Starting at the line that contains "yellow pear [602,185,650,262] -> none", transcribe each line exactly through the last line of the data. Include nothing else.

BEGIN Dataset records

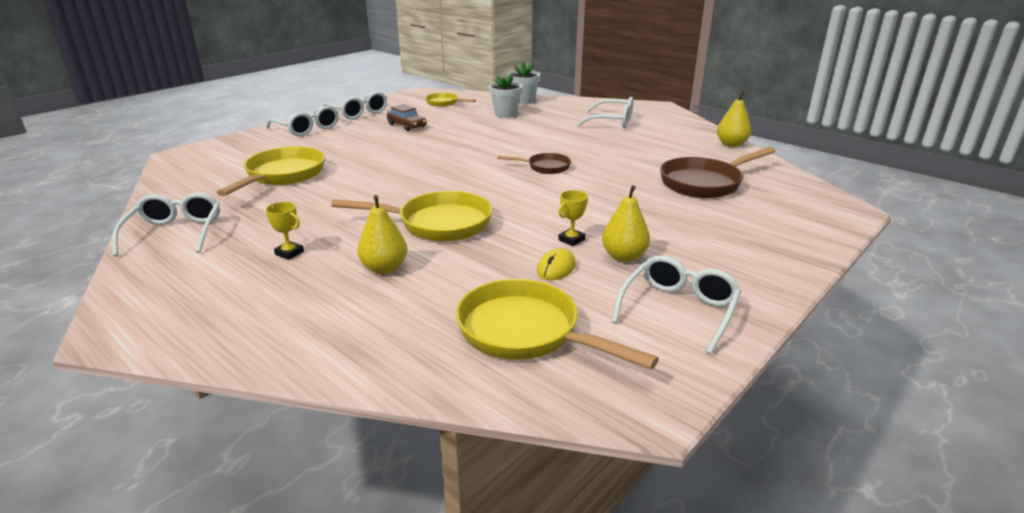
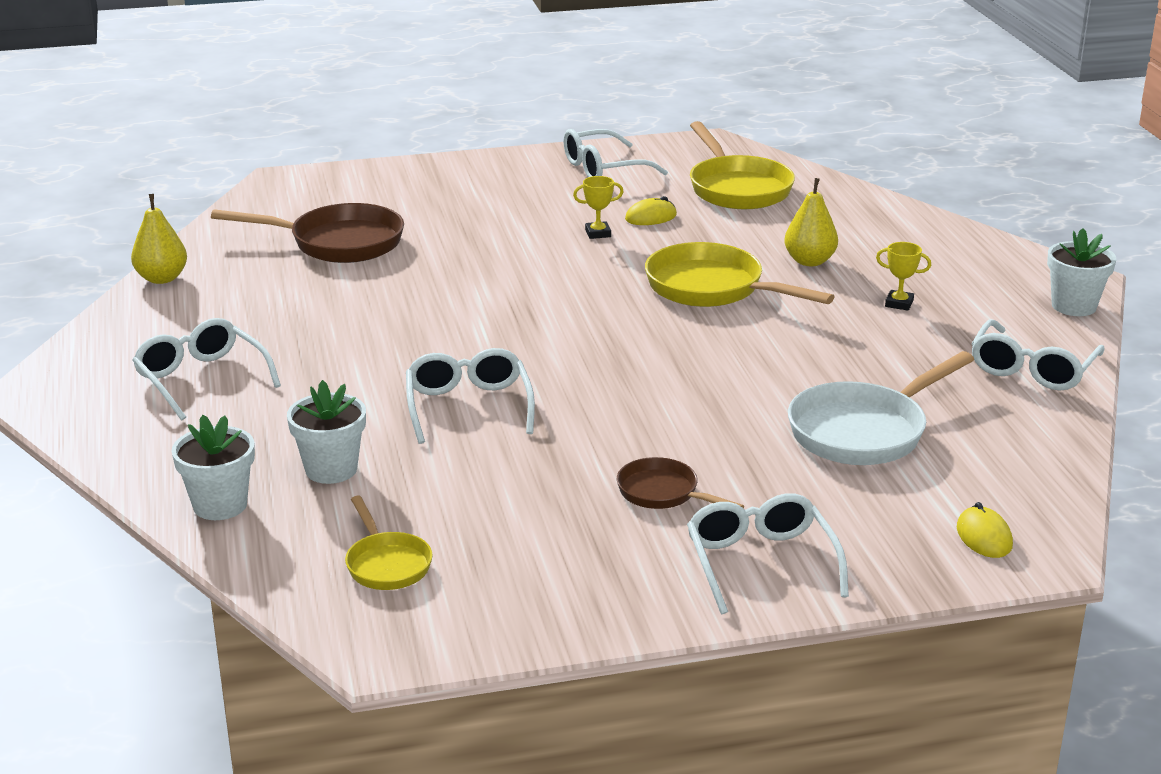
camera: 145 degrees left, 0 degrees up
yellow pan [217,147,325,196] -> white pan [788,351,974,465]
yellow trophy [265,202,304,260] -> yellow trophy turned 45 degrees counterclockwise [876,242,931,311]
white glasses [322,91,387,120] -> white glasses moved to [406,348,535,444]
brown car [387,104,427,131] -> none
brown pan [497,153,571,174] -> brown pan moved to [617,457,744,509]
yellow pear [602,185,650,262] -> none
none -> yellow mouse [957,502,1013,558]
none -> white flower pot [1047,228,1116,316]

END Dataset records

> [Exercise result]
yellow pear [602,185,650,262] -> none
none -> yellow mouse [957,502,1013,558]
none -> white flower pot [1047,228,1116,316]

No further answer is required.